[ASSIGNMENT] Nothing but an exact copy of the data should be output.

SOURCE MATERIAL section start

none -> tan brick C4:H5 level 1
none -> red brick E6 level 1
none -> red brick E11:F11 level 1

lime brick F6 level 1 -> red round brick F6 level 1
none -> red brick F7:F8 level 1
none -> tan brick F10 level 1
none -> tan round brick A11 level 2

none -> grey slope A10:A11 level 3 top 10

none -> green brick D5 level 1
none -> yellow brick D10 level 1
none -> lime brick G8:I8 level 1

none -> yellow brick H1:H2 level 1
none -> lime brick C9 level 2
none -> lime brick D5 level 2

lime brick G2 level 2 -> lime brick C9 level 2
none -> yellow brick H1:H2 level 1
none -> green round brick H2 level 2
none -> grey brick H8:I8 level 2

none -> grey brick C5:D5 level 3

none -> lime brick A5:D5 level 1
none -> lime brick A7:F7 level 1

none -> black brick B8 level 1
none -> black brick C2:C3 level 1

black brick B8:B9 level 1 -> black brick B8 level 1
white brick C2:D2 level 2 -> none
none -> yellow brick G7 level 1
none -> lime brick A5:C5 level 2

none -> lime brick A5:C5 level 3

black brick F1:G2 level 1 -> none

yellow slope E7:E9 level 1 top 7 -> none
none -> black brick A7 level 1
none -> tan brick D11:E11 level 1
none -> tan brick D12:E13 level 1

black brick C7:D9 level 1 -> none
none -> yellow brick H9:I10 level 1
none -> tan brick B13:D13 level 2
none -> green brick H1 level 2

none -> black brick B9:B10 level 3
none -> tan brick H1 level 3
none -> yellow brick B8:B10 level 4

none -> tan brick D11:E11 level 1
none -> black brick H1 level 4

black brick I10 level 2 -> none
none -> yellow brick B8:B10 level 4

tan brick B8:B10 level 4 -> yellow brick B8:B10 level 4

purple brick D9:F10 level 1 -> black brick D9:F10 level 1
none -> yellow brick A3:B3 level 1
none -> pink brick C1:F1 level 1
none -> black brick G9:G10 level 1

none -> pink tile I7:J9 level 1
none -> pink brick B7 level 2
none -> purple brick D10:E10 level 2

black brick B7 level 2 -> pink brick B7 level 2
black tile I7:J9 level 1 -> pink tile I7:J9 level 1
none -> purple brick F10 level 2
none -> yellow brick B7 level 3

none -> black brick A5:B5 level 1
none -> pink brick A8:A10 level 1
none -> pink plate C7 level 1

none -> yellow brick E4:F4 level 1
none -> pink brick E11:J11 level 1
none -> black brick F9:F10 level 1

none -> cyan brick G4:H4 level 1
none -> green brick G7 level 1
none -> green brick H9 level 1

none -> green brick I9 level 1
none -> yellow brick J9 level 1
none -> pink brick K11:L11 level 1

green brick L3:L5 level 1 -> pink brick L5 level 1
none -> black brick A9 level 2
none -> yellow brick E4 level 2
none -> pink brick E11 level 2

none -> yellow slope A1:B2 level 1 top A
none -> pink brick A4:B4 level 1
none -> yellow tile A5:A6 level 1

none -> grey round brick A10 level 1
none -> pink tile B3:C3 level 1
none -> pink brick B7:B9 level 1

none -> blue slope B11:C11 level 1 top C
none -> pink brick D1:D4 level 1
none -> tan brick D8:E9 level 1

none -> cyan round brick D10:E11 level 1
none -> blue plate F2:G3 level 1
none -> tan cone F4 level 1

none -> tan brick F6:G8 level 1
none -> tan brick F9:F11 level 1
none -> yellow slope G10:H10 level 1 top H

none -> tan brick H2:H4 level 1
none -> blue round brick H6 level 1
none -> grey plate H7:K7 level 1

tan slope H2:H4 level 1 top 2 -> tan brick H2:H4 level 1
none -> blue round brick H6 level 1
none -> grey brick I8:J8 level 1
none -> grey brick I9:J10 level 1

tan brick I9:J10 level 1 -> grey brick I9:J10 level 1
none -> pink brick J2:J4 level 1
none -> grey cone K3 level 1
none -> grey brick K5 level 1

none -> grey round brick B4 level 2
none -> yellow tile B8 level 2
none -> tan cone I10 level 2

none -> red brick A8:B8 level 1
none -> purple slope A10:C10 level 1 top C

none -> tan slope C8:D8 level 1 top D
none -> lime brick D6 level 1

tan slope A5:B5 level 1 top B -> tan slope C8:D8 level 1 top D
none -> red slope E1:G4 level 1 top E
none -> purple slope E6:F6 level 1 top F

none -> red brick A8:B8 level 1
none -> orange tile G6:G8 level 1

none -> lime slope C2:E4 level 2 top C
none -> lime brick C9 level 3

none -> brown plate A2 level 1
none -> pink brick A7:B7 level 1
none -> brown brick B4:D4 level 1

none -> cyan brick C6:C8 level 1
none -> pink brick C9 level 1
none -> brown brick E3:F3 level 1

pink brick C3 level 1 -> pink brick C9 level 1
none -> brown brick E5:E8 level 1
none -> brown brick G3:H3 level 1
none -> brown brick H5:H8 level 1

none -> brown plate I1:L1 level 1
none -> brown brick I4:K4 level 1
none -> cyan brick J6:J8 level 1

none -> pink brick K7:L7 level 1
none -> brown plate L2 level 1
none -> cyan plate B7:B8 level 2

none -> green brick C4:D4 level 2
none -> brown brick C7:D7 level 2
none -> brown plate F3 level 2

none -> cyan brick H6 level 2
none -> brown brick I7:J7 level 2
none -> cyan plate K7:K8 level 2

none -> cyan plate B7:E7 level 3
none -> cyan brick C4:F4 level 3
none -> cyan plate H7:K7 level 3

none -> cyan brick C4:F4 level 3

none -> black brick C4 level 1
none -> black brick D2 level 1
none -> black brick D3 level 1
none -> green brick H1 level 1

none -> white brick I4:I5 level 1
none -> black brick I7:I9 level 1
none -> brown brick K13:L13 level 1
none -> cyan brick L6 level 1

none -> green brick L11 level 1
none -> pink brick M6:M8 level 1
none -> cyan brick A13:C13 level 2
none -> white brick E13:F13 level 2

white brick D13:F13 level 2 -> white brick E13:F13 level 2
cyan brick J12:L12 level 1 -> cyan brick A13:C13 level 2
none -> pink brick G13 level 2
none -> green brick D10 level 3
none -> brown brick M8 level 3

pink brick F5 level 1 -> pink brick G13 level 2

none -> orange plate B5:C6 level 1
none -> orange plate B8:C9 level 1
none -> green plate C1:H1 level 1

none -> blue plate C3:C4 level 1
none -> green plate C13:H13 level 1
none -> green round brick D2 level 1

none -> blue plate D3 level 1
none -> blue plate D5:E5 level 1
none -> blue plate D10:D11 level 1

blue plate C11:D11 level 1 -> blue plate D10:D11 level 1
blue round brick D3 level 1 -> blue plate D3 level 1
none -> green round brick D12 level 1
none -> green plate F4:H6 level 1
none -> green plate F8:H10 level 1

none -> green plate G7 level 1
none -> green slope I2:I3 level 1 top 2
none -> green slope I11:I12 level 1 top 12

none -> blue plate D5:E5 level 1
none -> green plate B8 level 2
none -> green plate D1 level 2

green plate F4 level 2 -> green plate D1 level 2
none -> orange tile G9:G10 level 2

SOURCE MATERIAL section end

[TASK SOLUTION]
none -> tan brick C4:H5 level 1
none -> red brick E6 level 1
none -> red brick E11:F11 level 1

lime brick F6 level 1 -> red round brick F6 level 1
none -> red brick F7:F8 level 1
none -> tan brick F10 level 1
none -> tan round brick A11 level 2

none -> grey slope A10:A11 level 3 top 10

none -> green brick D5 level 1
none -> yellow brick D10 level 1
none -> lime brick G8:I8 level 1

none -> yellow brick H1:H2 level 1
none -> lime brick C9 level 2
none -> lime brick D5 level 2

lime brick G2 level 2 -> lime brick C9 level 2
none -> yellow brick H1:H2 level 1
none -> green round brick H2 level 2
none -> grey brick H8:I8 level 2

none -> grey brick C5:D5 level 3

none -> lime brick A5:D5 level 1
none -> lime brick A7:F7 level 1

none -> black brick B8 level 1
none -> black brick C2:C3 level 1

black brick B8:B9 level 1 -> black brick B8 level 1
white brick C2:D2 level 2 -> none
none -> yellow brick G7 level 1
none -> lime brick A5:C5 level 2

none -> lime brick A5:C5 level 3

black brick F1:G2 level 1 -> none

yellow slope E7:E9 level 1 top 7 -> none
none -> black brick A7 level 1
none -> tan brick D11:E11 level 1
none -> tan brick D12:E13 level 1

black brick C7:D9 level 1 -> none
none -> yellow brick H9:I10 level 1
none -> tan brick B13:D13 level 2
none -> green brick H1 level 2

none -> black brick B9:B10 level 3
none -> tan brick H1 level 3
none -> yellow brick B8:B10 level 4

none -> tan brick D11:E11 level 1
none -> black brick H1 level 4

black brick I10 level 2 -> none
none -> yellow brick B8:B10 level 4

tan brick B8:B10 level 4 -> yellow brick B8:B10 level 4

purple brick D9:F10 level 1 -> black brick D9:F10 level 1
none -> yellow brick A3:B3 level 1
none -> pink brick C1:F1 level 1
none -> black brick G9:G10 level 1

none -> pink tile I7:J9 level 1
none -> pink brick B7 level 2
none -> purple brick D10:E10 level 2

black brick B7 level 2 -> pink brick B7 level 2
black tile I7:J9 level 1 -> pink tile I7:J9 level 1
none -> purple brick F10 level 2
none -> yellow brick B7 level 3

none -> black brick A5:B5 level 1
none -> pink brick A8:A10 level 1
none -> pink plate C7 level 1

none -> yellow brick E4:F4 level 1
none -> pink brick E11:J11 level 1
none -> black brick F9:F10 level 1

none -> cyan brick G4:H4 level 1
none -> green brick G7 level 1
none -> green brick H9 level 1

none -> green brick I9 level 1
none -> yellow brick J9 level 1
none -> pink brick K11:L11 level 1

green brick L3:L5 level 1 -> pink brick L5 level 1
none -> black brick A9 level 2
none -> yellow brick E4 level 2
none -> pink brick E11 level 2

none -> yellow slope A1:B2 level 1 top A
none -> pink brick A4:B4 level 1
none -> yellow tile A5:A6 level 1

none -> grey round brick A10 level 1
none -> pink tile B3:C3 level 1
none -> pink brick B7:B9 level 1

none -> blue slope B11:C11 level 1 top C
none -> pink brick D1:D4 level 1
none -> tan brick D8:E9 level 1

none -> cyan round brick D10:E11 level 1
none -> blue plate F2:G3 level 1
none -> tan cone F4 level 1

none -> tan brick F6:G8 level 1
none -> tan brick F9:F11 level 1
none -> yellow slope G10:H10 level 1 top H

none -> tan brick H2:H4 level 1
none -> blue round brick H6 level 1
none -> grey plate H7:K7 level 1

tan slope H2:H4 level 1 top 2 -> tan brick H2:H4 level 1
none -> blue round brick H6 level 1
none -> grey brick I8:J8 level 1
none -> grey brick I9:J10 level 1

tan brick I9:J10 level 1 -> grey brick I9:J10 level 1
none -> pink brick J2:J4 level 1
none -> grey cone K3 level 1
none -> grey brick K5 level 1

none -> grey round brick B4 level 2
none -> yellow tile B8 level 2
none -> tan cone I10 level 2

none -> red brick A8:B8 level 1
none -> purple slope A10:C10 level 1 top C

none -> tan slope C8:D8 level 1 top D
none -> lime brick D6 level 1

tan slope A5:B5 level 1 top B -> tan slope C8:D8 level 1 top D
none -> red slope E1:G4 level 1 top E
none -> purple slope E6:F6 level 1 top F

none -> red brick A8:B8 level 1
none -> orange tile G6:G8 level 1

none -> lime slope C2:E4 level 2 top C
none -> lime brick C9 level 3

none -> brown plate A2 level 1
none -> pink brick A7:B7 level 1
none -> brown brick B4:D4 level 1

none -> cyan brick C6:C8 level 1
none -> pink brick C9 level 1
none -> brown brick E3:F3 level 1

pink brick C3 level 1 -> pink brick C9 level 1
none -> brown brick E5:E8 level 1
none -> brown brick G3:H3 level 1
none -> brown brick H5:H8 level 1

none -> brown plate I1:L1 level 1
none -> brown brick I4:K4 level 1
none -> cyan brick J6:J8 level 1

none -> pink brick K7:L7 level 1
none -> brown plate L2 level 1
none -> cyan plate B7:B8 level 2

none -> green brick C4:D4 level 2
none -> brown brick C7:D7 level 2
none -> brown plate F3 level 2

none -> cyan brick H6 level 2
none -> brown brick I7:J7 level 2
none -> cyan plate K7:K8 level 2

none -> cyan plate B7:E7 level 3
none -> cyan brick C4:F4 level 3
none -> cyan plate H7:K7 level 3

none -> cyan brick C4:F4 level 3

none -> black brick C4 level 1
none -> black brick D2 level 1
none -> black brick D3 level 1
none -> green brick H1 level 1

none -> white brick I4:I5 level 1
none -> black brick I7:I9 level 1
none -> brown brick K13:L13 level 1
none -> cyan brick L6 level 1

none -> green brick L11 level 1
none -> pink brick M6:M8 level 1
none -> cyan brick A13:C13 level 2
none -> white brick E13:F13 level 2

white brick D13:F13 level 2 -> white brick E13:F13 level 2
cyan brick J12:L12 level 1 -> cyan brick A13:C13 level 2
none -> pink brick G13 level 2
none -> green brick D10 level 3
none -> brown brick M8 level 3

pink brick F5 level 1 -> pink brick G13 level 2

none -> orange plate B5:C6 level 1
none -> orange plate B8:C9 level 1
none -> green plate C1:H1 level 1

none -> blue plate C3:C4 level 1
none -> green plate C13:H13 level 1
none -> green round brick D2 level 1

none -> blue plate D3 level 1
none -> blue plate D5:E5 level 1
none -> blue plate D10:D11 level 1

blue plate C11:D11 level 1 -> blue plate D10:D11 level 1
blue round brick D3 level 1 -> blue plate D3 level 1
none -> green round brick D12 level 1
none -> green plate F4:H6 level 1
none -> green plate F8:H10 level 1

none -> green plate G7 level 1
none -> green slope I2:I3 level 1 top 2
none -> green slope I11:I12 level 1 top 12

none -> blue plate D5:E5 level 1
none -> green plate B8 level 2
none -> green plate D1 level 2

green plate F4 level 2 -> green plate D1 level 2
none -> orange tile G9:G10 level 2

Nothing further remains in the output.